Work required » Of the lines in the data below, write out exactly those from the one holding "U4 pin B: W10 -> none" through the one holding "SW2: switch (AGND, N002)", both included.

(Raw data Opens)

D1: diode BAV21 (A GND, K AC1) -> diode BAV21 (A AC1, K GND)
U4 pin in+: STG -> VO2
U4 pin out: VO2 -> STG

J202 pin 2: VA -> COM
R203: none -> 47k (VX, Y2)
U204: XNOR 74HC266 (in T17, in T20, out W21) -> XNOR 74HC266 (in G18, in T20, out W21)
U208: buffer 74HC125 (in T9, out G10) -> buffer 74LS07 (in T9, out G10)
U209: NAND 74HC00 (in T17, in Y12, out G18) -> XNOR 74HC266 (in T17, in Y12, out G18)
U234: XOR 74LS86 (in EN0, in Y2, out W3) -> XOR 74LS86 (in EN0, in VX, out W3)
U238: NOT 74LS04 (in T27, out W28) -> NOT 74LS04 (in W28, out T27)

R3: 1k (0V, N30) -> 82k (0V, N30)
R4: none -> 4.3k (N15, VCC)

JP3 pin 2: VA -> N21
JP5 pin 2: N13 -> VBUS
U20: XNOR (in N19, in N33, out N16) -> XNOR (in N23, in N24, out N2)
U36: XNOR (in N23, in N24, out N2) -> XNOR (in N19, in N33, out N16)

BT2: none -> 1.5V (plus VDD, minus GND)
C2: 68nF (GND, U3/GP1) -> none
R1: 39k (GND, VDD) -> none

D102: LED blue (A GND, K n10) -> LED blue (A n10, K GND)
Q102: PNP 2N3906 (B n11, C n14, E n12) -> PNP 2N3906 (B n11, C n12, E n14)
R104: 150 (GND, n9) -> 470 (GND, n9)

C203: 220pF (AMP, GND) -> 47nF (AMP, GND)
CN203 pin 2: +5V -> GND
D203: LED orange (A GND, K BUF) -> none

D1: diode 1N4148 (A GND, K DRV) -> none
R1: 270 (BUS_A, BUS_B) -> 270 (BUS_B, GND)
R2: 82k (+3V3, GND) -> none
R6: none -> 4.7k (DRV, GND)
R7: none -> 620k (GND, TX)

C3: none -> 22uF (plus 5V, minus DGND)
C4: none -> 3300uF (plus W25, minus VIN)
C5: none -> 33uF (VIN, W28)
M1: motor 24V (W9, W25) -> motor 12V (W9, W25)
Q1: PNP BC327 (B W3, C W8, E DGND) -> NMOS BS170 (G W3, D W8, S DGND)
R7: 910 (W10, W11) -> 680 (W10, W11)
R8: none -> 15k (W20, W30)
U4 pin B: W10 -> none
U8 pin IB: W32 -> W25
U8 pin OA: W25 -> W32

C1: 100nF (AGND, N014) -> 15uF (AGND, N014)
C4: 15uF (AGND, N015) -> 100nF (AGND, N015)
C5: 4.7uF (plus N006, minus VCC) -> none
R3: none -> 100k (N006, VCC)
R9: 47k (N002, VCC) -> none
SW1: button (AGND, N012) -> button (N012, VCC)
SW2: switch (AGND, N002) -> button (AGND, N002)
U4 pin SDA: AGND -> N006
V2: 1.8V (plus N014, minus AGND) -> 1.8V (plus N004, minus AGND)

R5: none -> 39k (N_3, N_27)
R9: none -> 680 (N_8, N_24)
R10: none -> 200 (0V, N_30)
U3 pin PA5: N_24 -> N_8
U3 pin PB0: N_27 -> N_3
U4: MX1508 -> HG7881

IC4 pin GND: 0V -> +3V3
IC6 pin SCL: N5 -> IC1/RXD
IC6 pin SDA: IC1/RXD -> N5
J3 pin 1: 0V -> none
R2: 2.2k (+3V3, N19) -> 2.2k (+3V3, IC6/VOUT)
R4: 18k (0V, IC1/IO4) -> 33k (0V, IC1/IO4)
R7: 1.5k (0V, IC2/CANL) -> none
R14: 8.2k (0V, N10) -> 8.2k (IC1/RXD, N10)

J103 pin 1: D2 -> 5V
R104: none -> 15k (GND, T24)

(Raw data Closes)

Written response »
U4 pin B: W10 -> none
U8 pin IB: W32 -> W25
U8 pin OA: W25 -> W32

C1: 100nF (AGND, N014) -> 15uF (AGND, N014)
C4: 15uF (AGND, N015) -> 100nF (AGND, N015)
C5: 4.7uF (plus N006, minus VCC) -> none
R3: none -> 100k (N006, VCC)
R9: 47k (N002, VCC) -> none
SW1: button (AGND, N012) -> button (N012, VCC)
SW2: switch (AGND, N002) -> button (AGND, N002)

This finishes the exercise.